Records for the exercise:
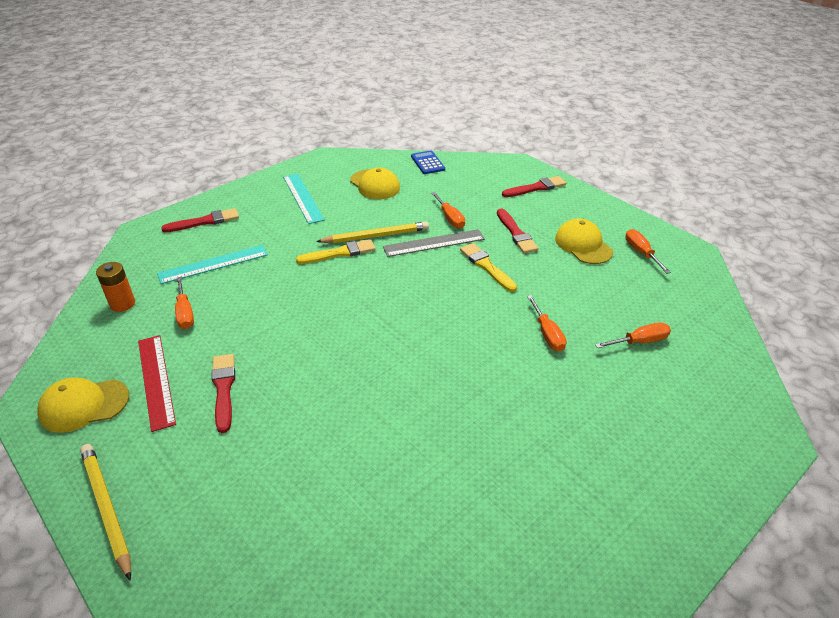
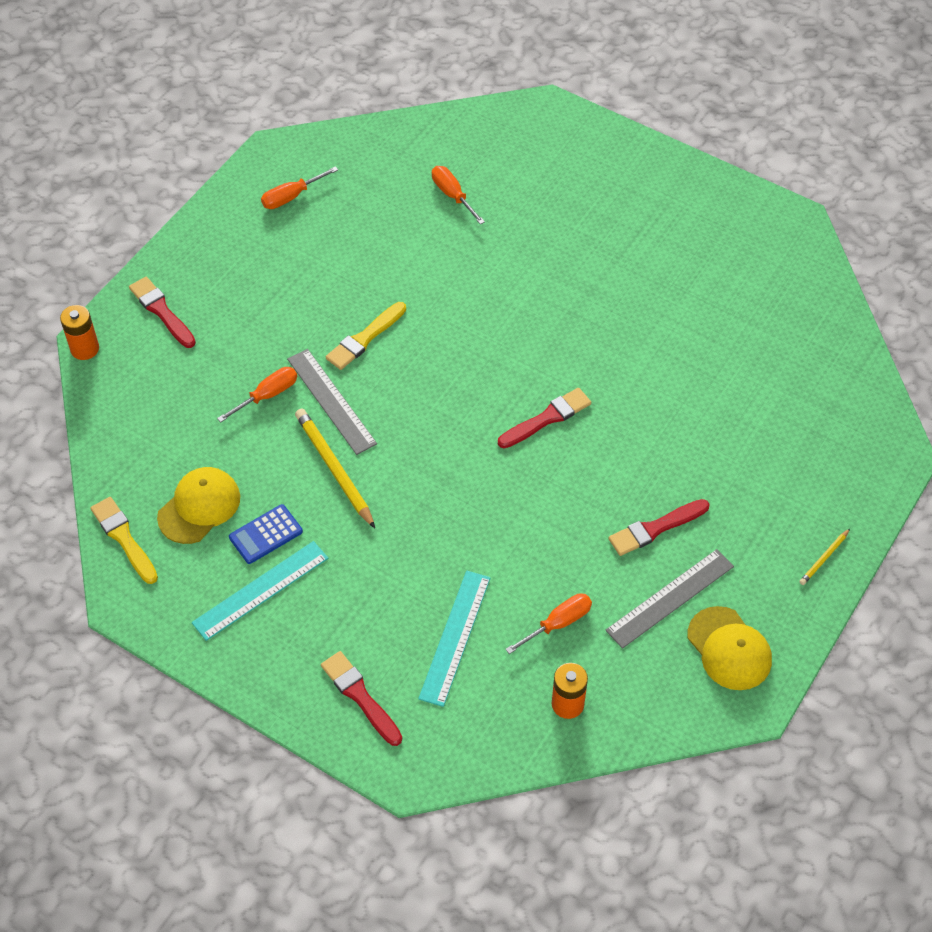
camera: 105 degrees left, 15 degrees up
(107, 508) = (824, 558): yellow pencil -> yellow pencil, size x0.51
(155, 380) = (670, 598): red ruler -> grey ruler
(213, 264) = (454, 637): turquoise ruler -> turquoise ruler turned 60 degrees clockwise
(339, 253) = (385, 498): yellow brush -> yellow brush (124, 538)
(427, 163) = (116, 454): blue calculator -> blue calculator (265, 534)
(512, 160) = (85, 349): none -> orange battery
(516, 233) = (284, 319): red brush -> red brush (547, 418)
(547, 334) = (467, 269): orange screwdriver -> none
(583, 245) = (291, 250): yellow cap -> none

Brief:
Set down every entry above without alteration, but print no images.

Answer area:
camera: 105 degrees left, 15 degrees up
(107, 508) = (824, 558): yellow pencil -> yellow pencil, size x0.51
(155, 380) = (670, 598): red ruler -> grey ruler
(213, 264) = (454, 637): turquoise ruler -> turquoise ruler turned 60 degrees clockwise
(339, 253) = (385, 498): yellow brush -> yellow brush (124, 538)
(427, 163) = (116, 454): blue calculator -> blue calculator (265, 534)
(512, 160) = (85, 349): none -> orange battery
(516, 233) = (284, 319): red brush -> red brush (547, 418)
(547, 334) = (467, 269): orange screwdriver -> none
(583, 245) = (291, 250): yellow cap -> none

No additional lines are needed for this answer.